**Information provided:**
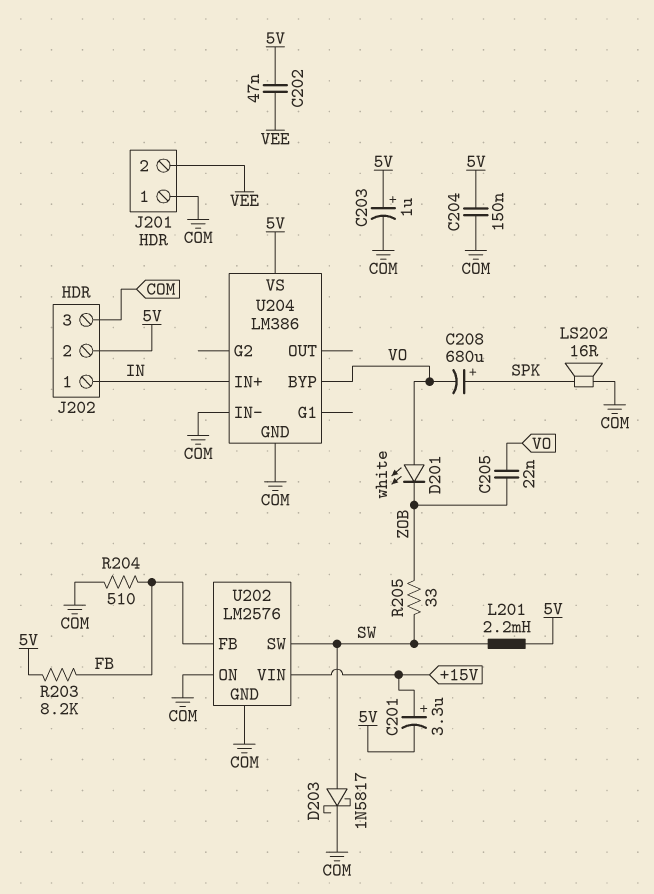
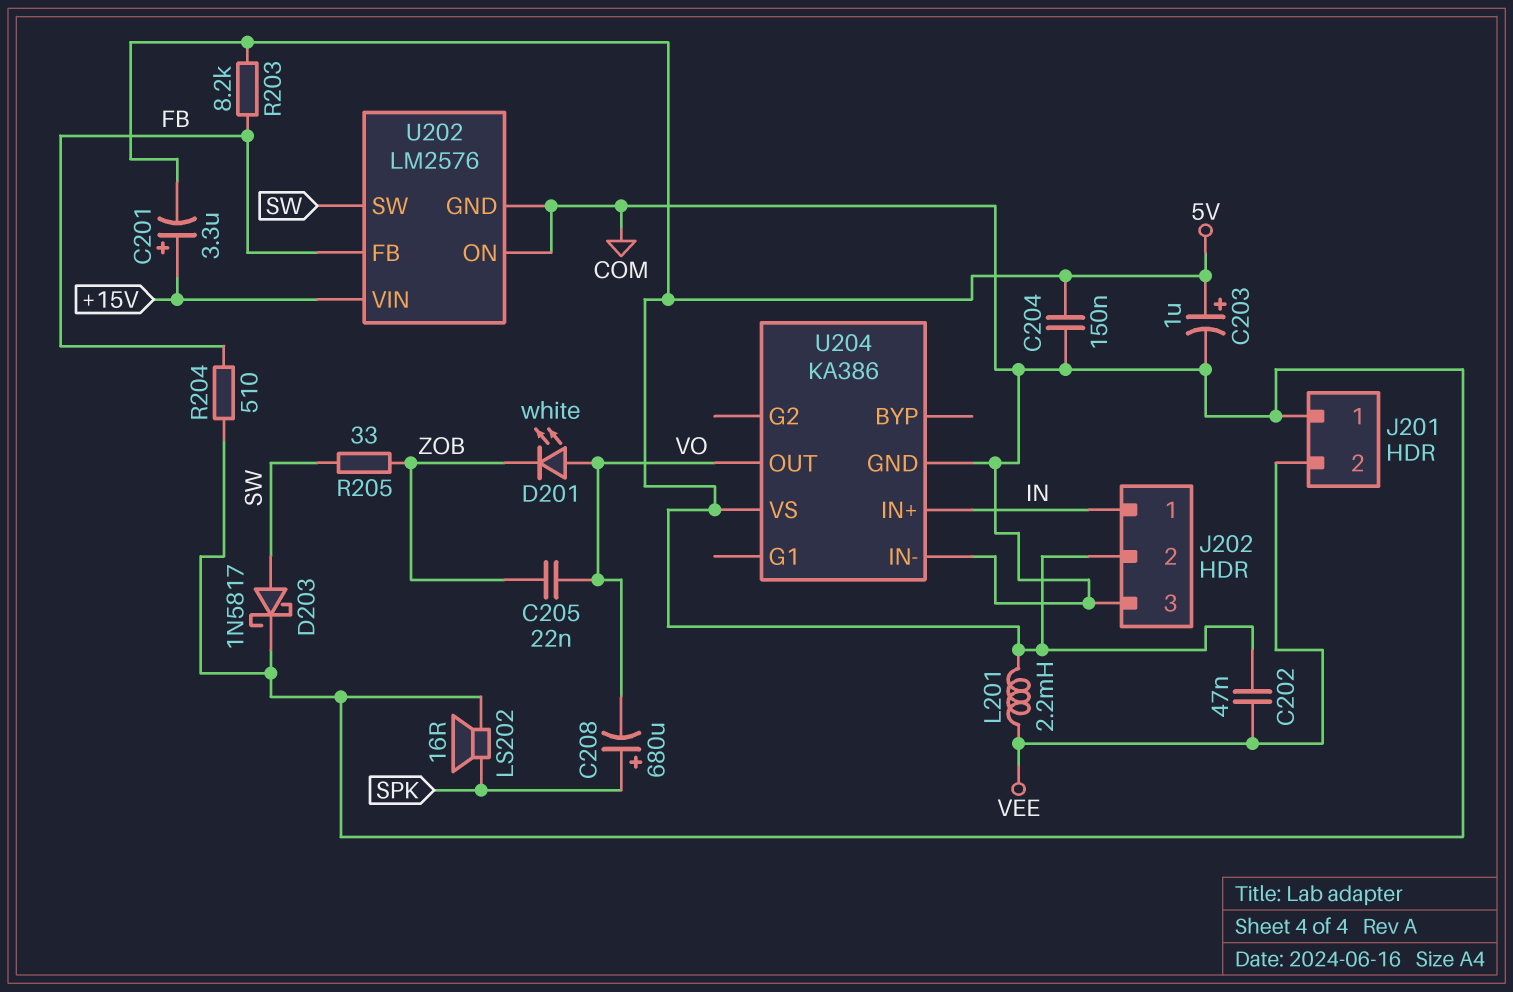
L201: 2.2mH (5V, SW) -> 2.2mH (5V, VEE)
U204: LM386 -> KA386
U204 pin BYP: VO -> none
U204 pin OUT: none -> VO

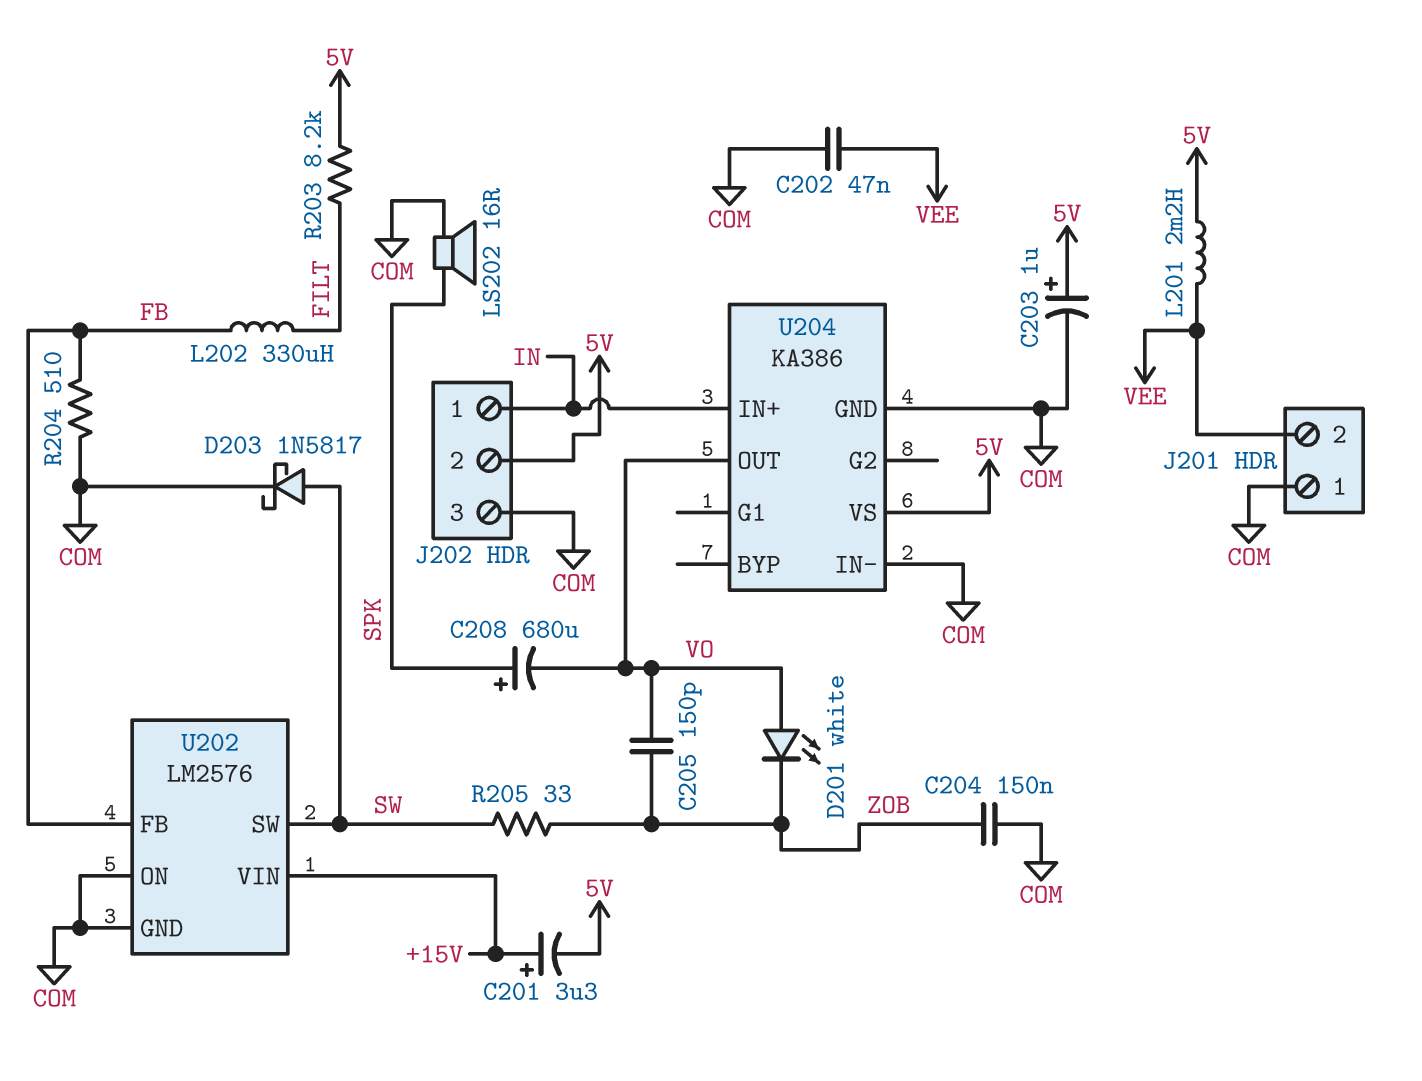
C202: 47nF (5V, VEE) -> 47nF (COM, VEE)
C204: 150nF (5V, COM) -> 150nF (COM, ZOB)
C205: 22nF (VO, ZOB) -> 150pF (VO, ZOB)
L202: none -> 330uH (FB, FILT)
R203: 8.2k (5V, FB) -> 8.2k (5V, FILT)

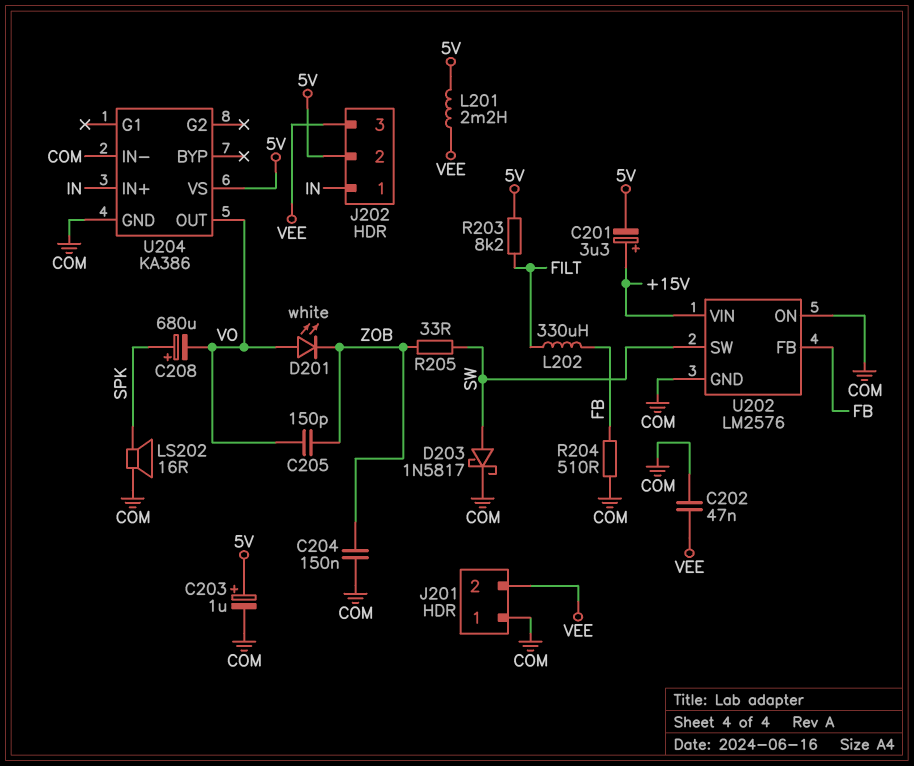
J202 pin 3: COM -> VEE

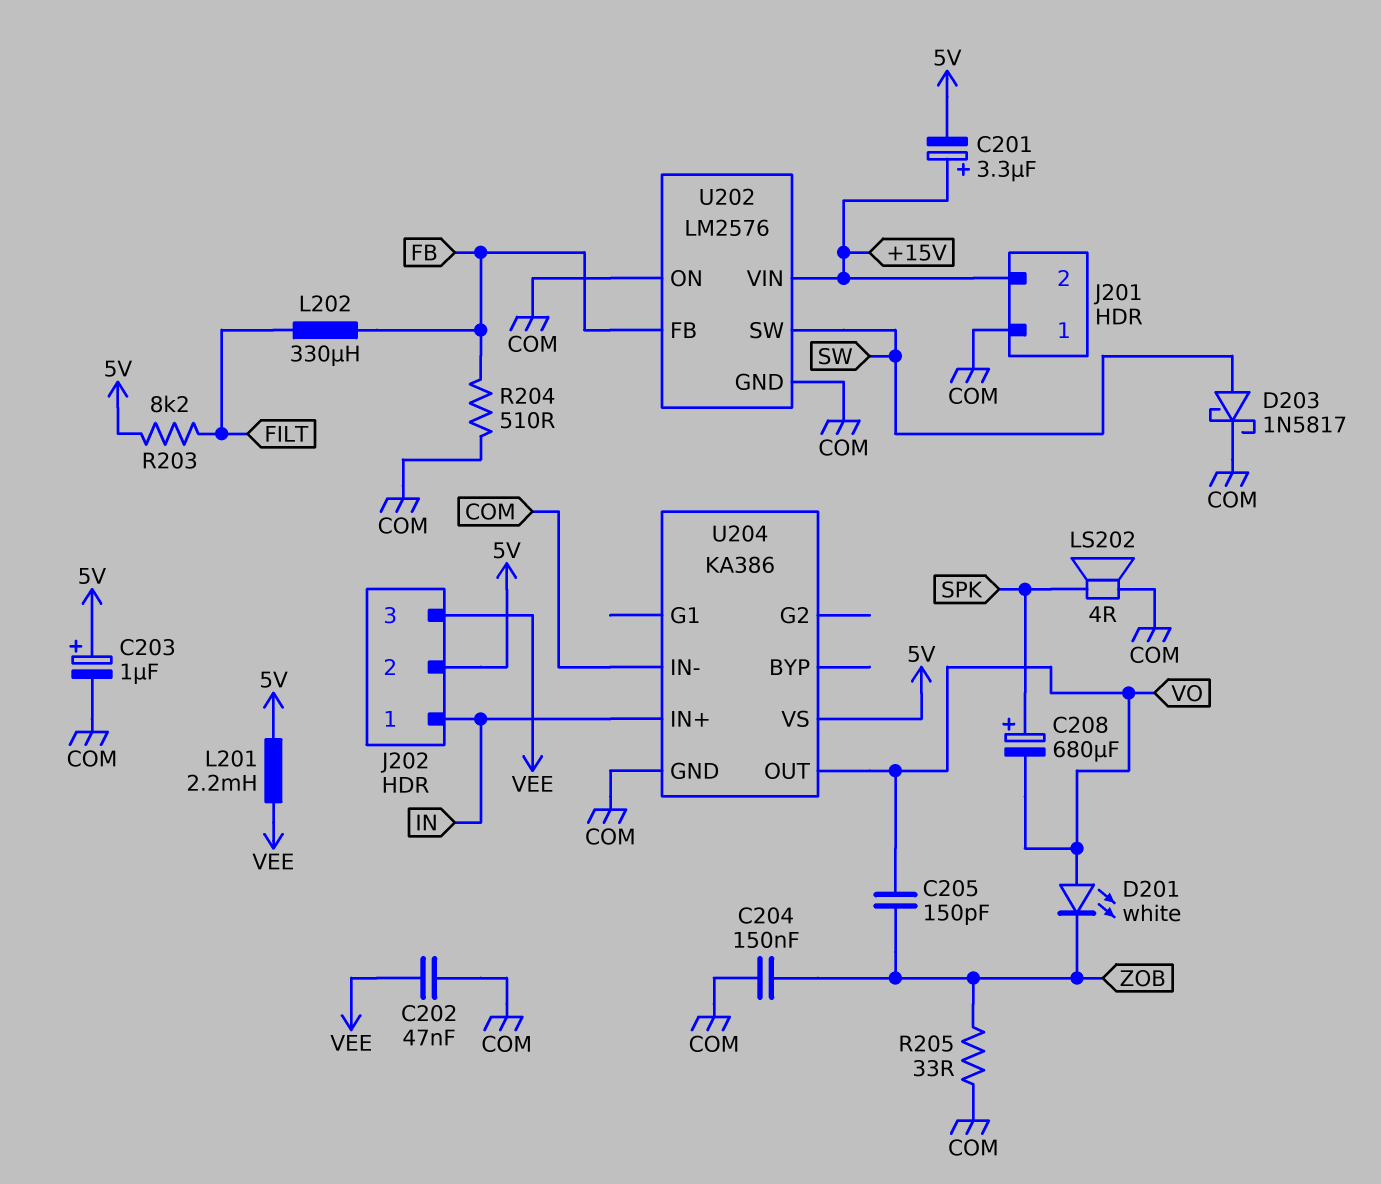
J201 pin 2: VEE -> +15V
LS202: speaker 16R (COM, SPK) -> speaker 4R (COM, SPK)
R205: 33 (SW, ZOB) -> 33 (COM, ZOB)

**To do:**
The copy runs from the line containing "C204: 150nF (5V, COM) -> 150nF (COM, ZOB)" through the last line of the material, both ends included. Reproduce those lines exactly and drop the pictures.

**Exercise output:**
C204: 150nF (5V, COM) -> 150nF (COM, ZOB)
C205: 22nF (VO, ZOB) -> 150pF (VO, ZOB)
L202: none -> 330uH (FB, FILT)
R203: 8.2k (5V, FB) -> 8.2k (5V, FILT)

J202 pin 3: COM -> VEE

J201 pin 2: VEE -> +15V
LS202: speaker 16R (COM, SPK) -> speaker 4R (COM, SPK)
R205: 33 (SW, ZOB) -> 33 (COM, ZOB)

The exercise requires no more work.